══ Input

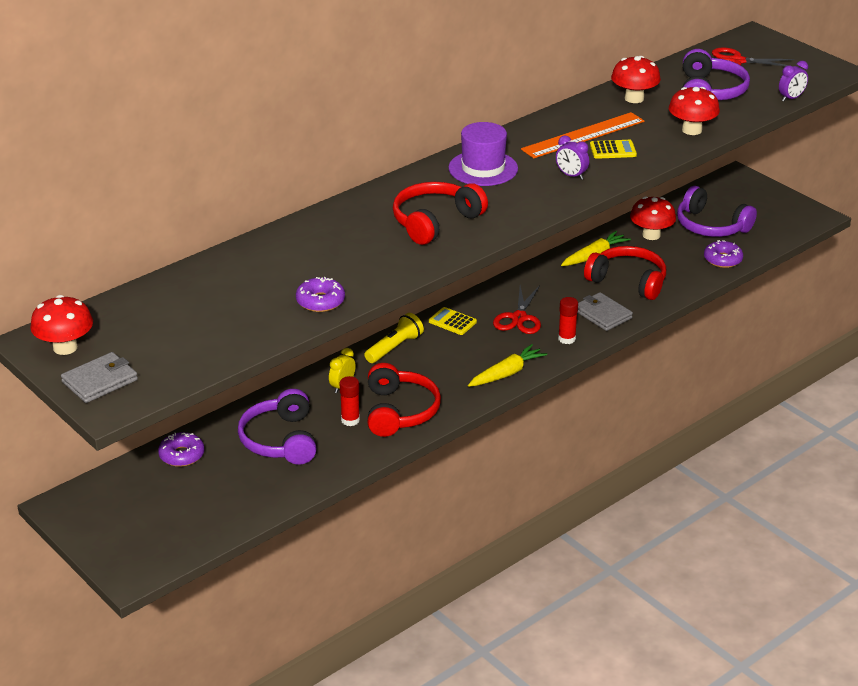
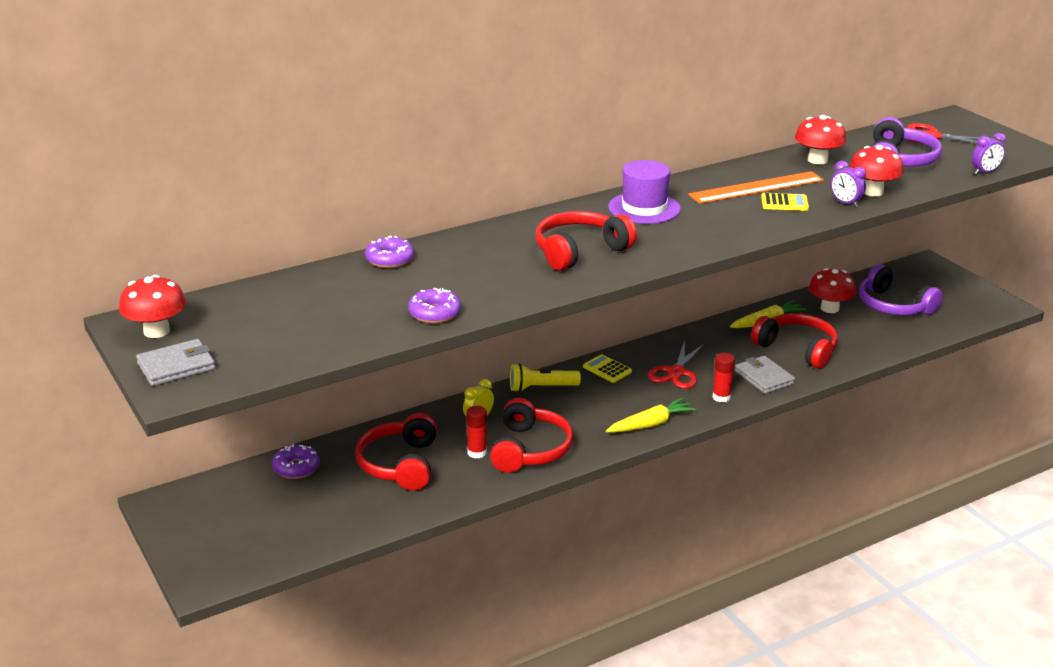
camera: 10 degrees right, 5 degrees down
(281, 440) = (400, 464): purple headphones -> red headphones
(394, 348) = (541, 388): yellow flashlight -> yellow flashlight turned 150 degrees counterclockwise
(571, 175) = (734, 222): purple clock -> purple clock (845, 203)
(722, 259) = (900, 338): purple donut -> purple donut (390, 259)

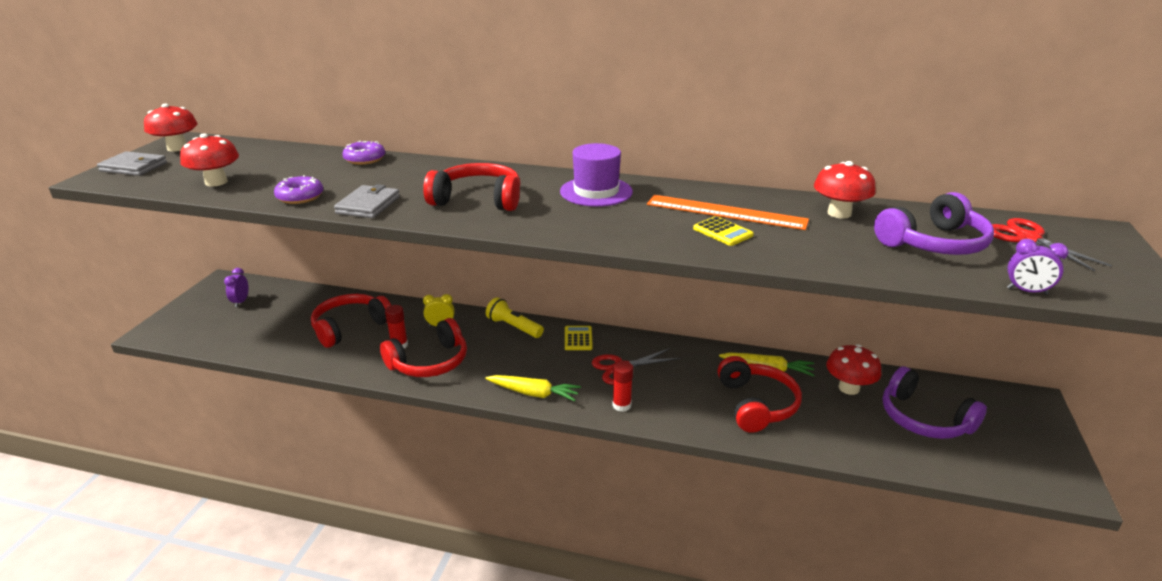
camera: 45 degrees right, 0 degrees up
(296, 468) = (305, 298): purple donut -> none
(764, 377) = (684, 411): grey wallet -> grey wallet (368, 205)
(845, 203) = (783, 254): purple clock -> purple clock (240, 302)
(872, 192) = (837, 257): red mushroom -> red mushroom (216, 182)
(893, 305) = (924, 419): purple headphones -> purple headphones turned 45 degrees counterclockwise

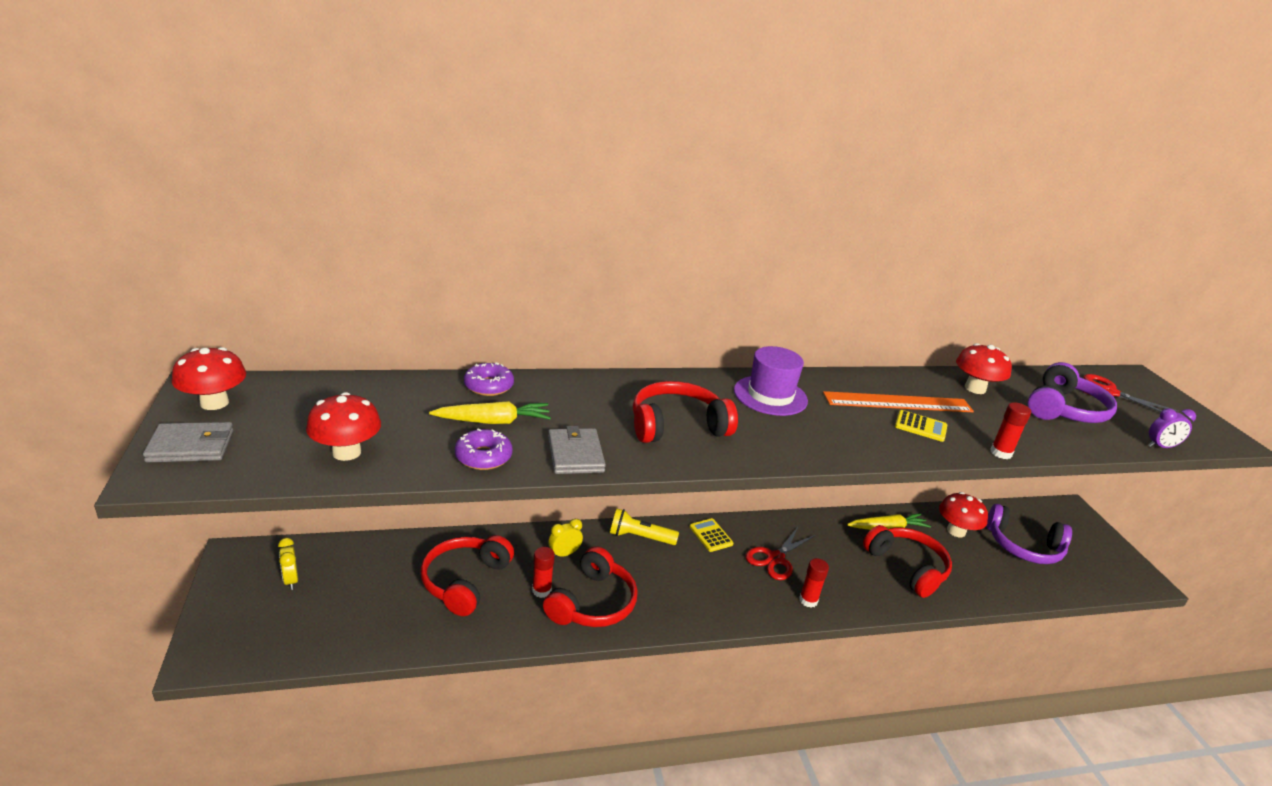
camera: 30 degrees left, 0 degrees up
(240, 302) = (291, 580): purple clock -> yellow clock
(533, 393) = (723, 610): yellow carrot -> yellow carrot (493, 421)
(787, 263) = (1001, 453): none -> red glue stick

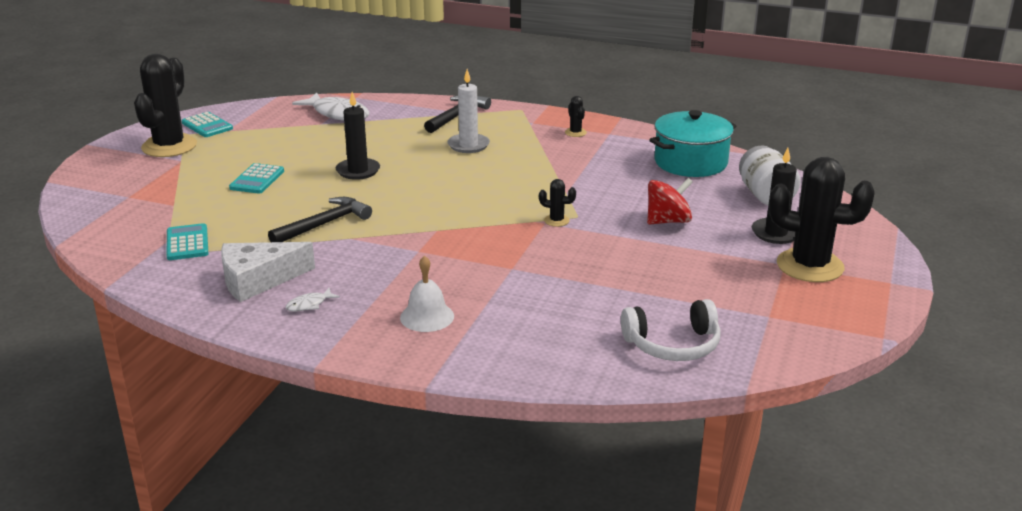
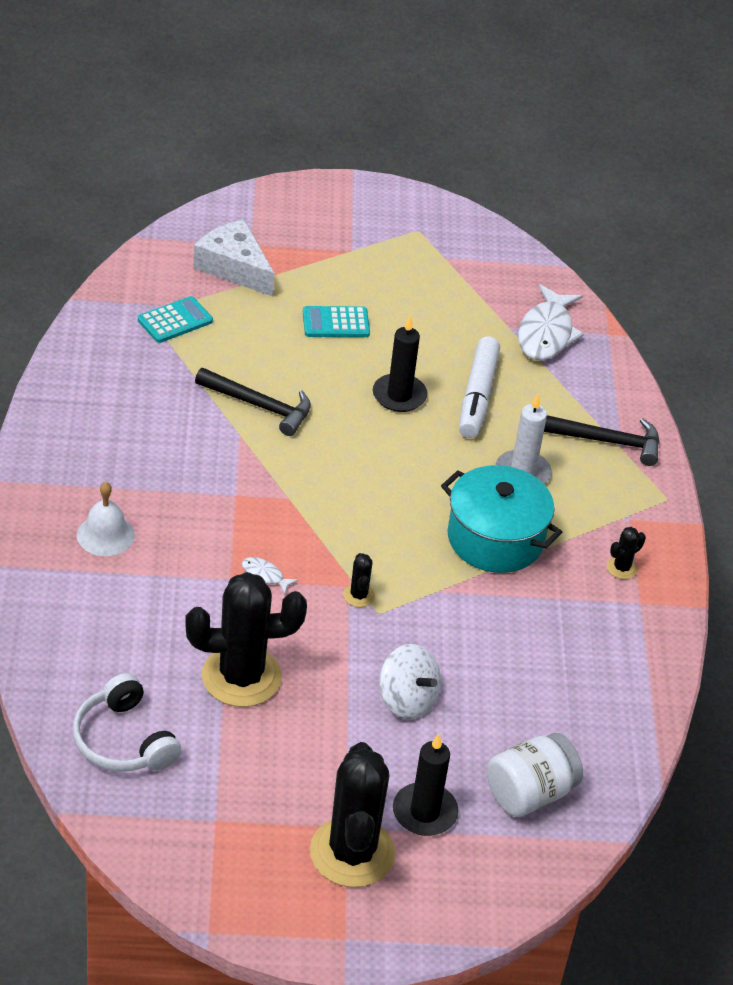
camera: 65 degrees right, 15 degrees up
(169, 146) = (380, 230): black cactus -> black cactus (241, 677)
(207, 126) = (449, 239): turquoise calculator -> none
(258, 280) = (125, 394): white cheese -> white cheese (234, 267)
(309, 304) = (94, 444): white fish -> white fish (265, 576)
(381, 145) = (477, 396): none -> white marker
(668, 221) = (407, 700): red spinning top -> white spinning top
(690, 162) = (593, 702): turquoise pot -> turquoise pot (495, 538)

════

__What is needed__: For an answer, give a copy of every line in the listing that holds the word "donut".

__Your solution__:
(722, 259) = (900, 338): purple donut -> purple donut (390, 259)
(296, 468) = (305, 298): purple donut -> none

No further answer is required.